-- Exercise --
Reproduce each line, exactly, from the one containing "yellow hexagon: (150, 90) -> (132, 50), moved" through the end of the material. Exclude pictures.

------ Supplied entries

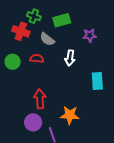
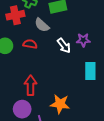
red cross: (21, 31) -> (15, 15), turned -36
purple star: (90, 35) -> (83, 40), moved
white arrow: (70, 58) -> (64, 46), turned -49

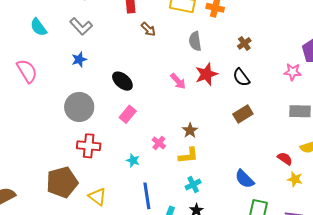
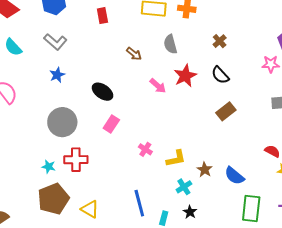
brown arrow: (148, 29) -> (134, 54), moved
brown star: (190, 130) -> (205, 170), moved
cyan star: (133, 160) -> (49, 167), moved

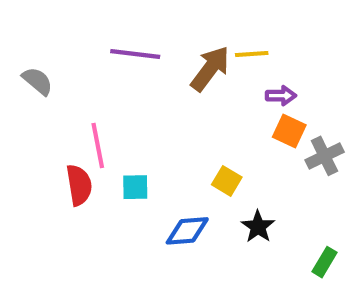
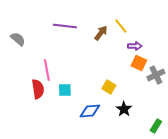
yellow line: (252, 54) -> (121, 26), turned 56
brown arrow: (210, 69) -> (101, 33), size x0.7

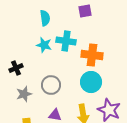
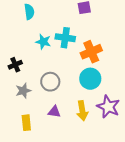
cyan semicircle: (45, 18) -> (29, 12), moved
orange cross: (92, 55) -> (91, 52), turned -30

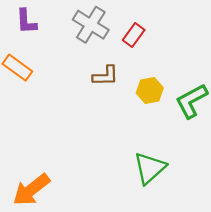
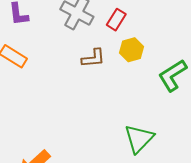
yellow hexagon: (150, 90) -> (132, 50), moved

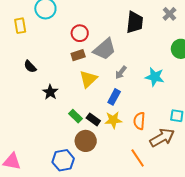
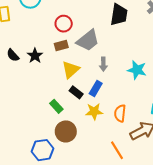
gray arrow: (121, 72) -> (103, 64), turned -40
black star: (50, 92) -> (35, 56), moved
black rectangle: (93, 119) -> (76, 92), moved

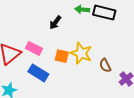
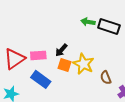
black arrow: (55, 22) -> (61, 50), moved
pink rectangle: (34, 48) -> (38, 55), turned -35

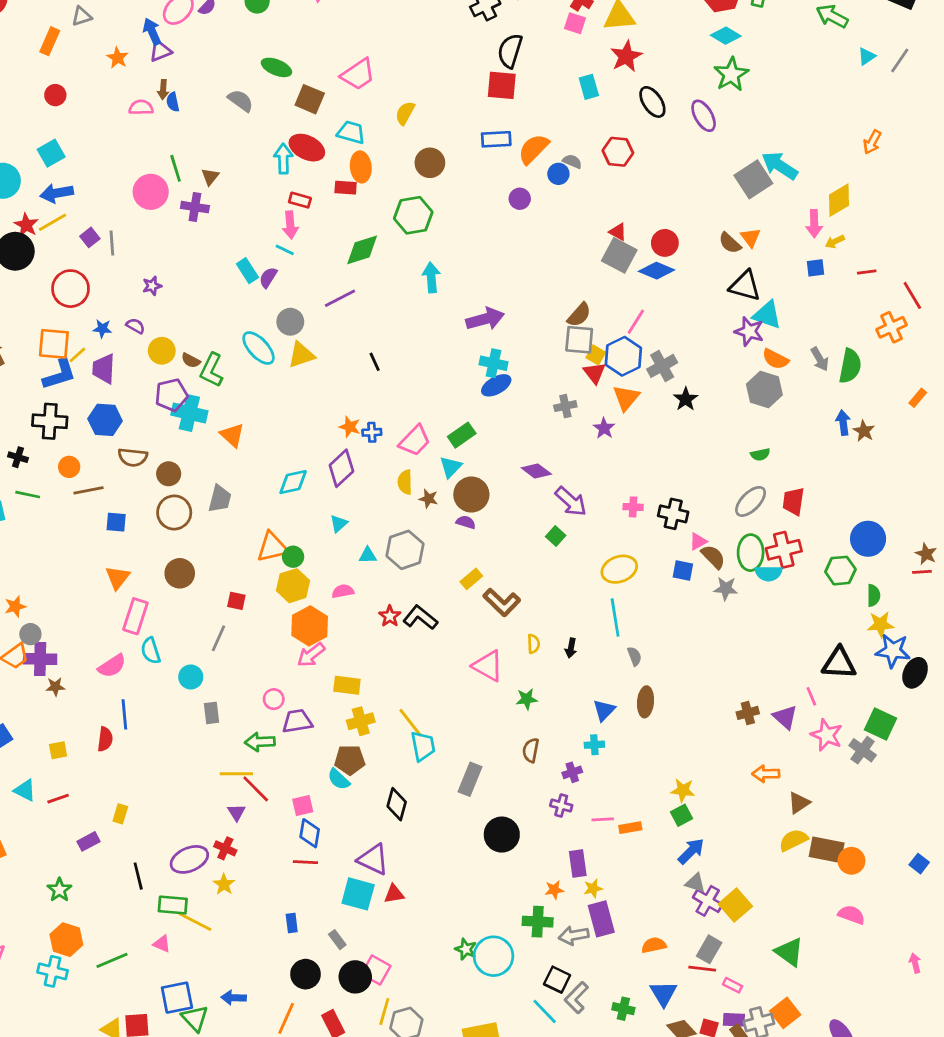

------------

-- Response below --
yellow hexagon: (150, 90) -> (132, 50), moved

gray arrow: (121, 72) -> (103, 64), turned -40
black star: (50, 92) -> (35, 56), moved
black rectangle: (93, 119) -> (76, 92), moved

black arrow: (55, 22) -> (61, 50), moved
pink rectangle: (34, 48) -> (38, 55), turned -35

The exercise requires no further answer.